EXERCISE BRIEF: Repeat, line for line, only the span that opens at the "OLED pin GND: GND -> none" line and closes at the final line below. Skip the pictures.

────────────────────

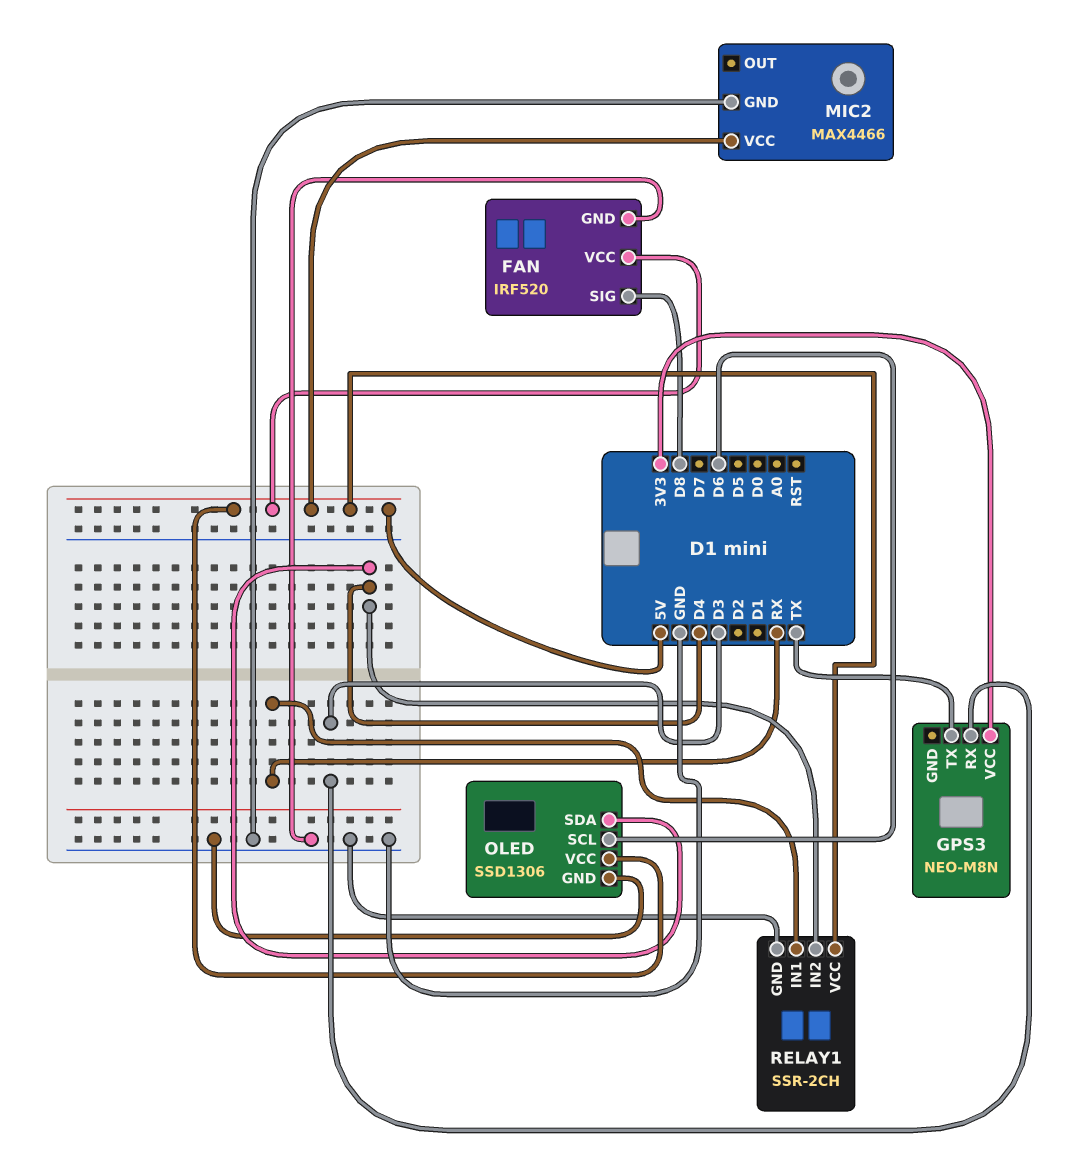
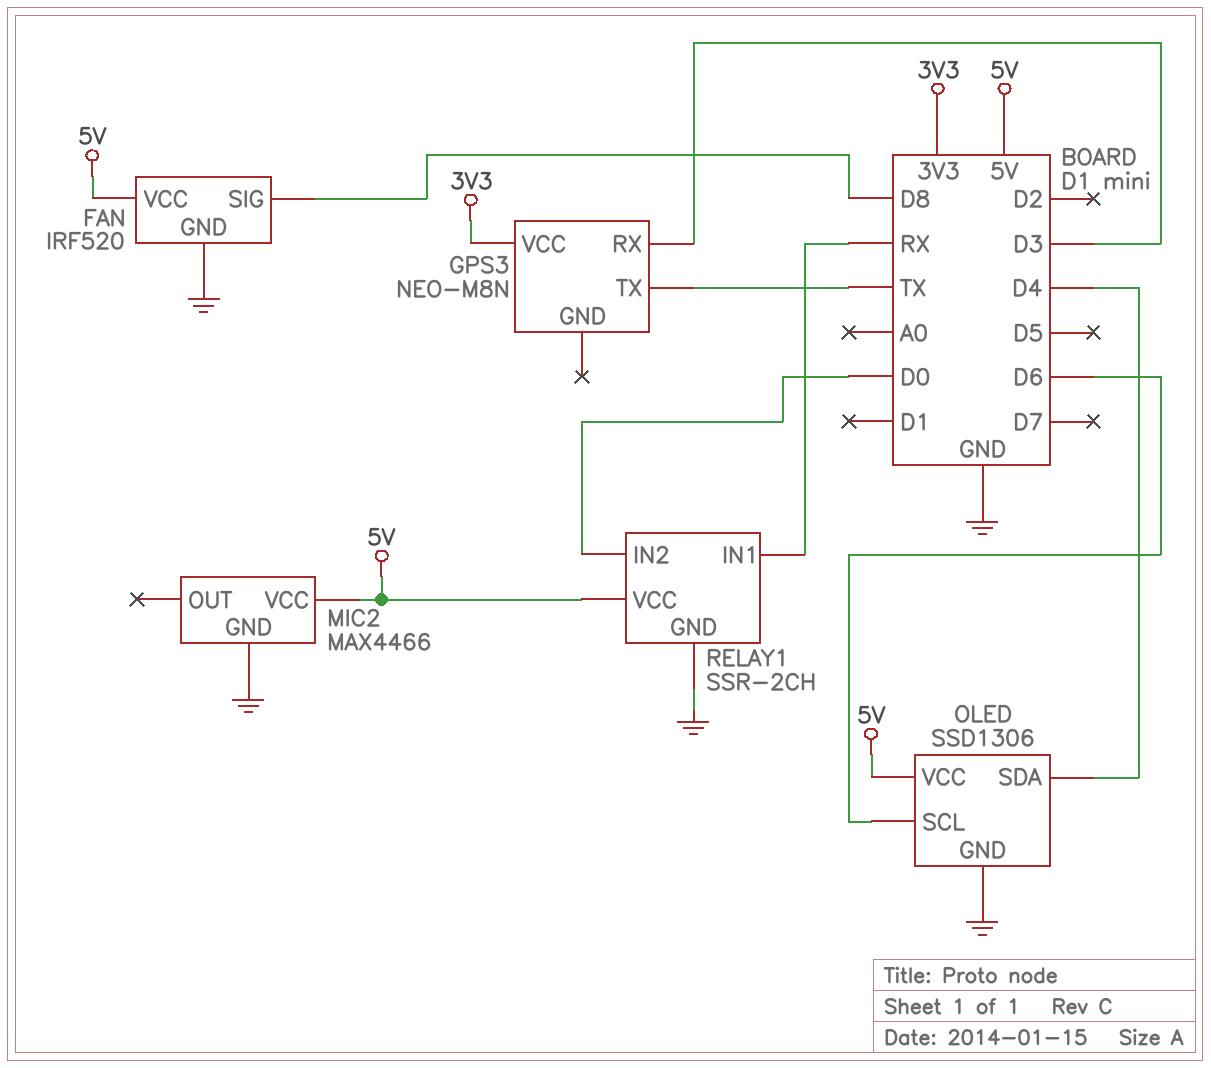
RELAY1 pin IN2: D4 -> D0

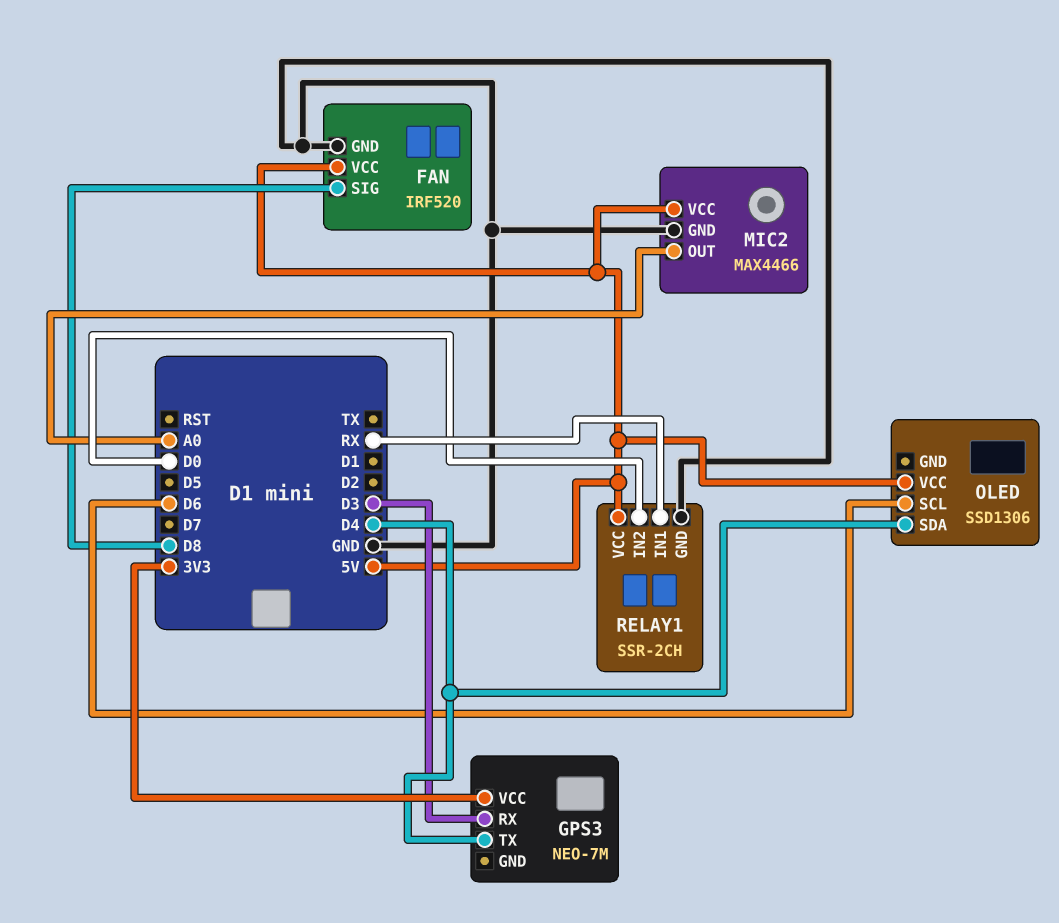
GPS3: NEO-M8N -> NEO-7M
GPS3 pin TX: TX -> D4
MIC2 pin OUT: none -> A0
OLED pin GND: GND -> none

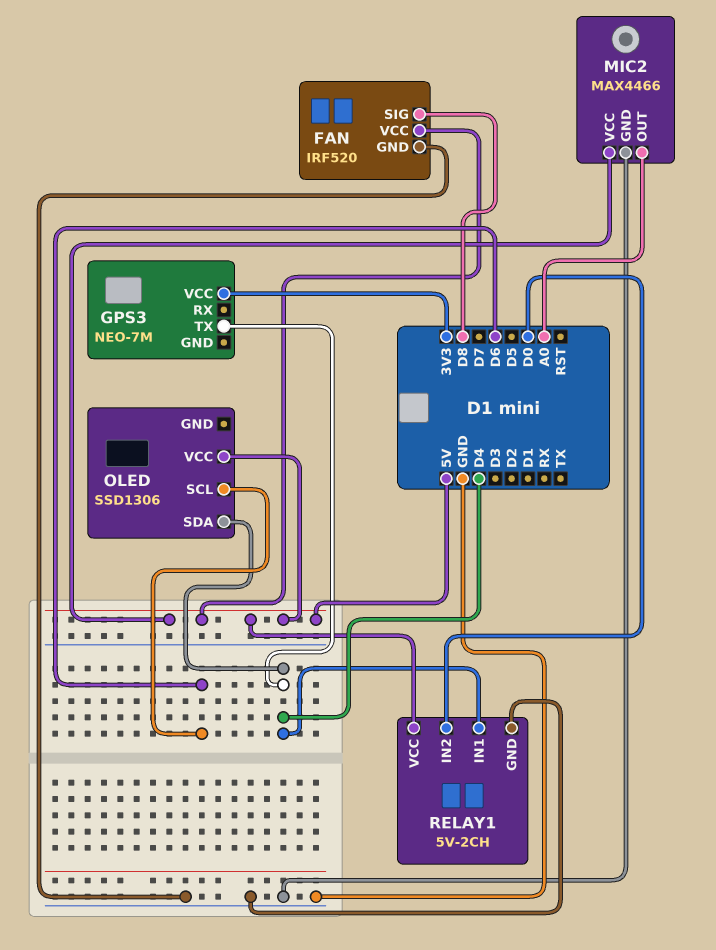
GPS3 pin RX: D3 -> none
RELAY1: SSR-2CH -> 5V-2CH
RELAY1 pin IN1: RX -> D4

────────────────────

ANSWER FOR THE TASK:
OLED pin GND: GND -> none

GPS3 pin RX: D3 -> none
RELAY1: SSR-2CH -> 5V-2CH
RELAY1 pin IN1: RX -> D4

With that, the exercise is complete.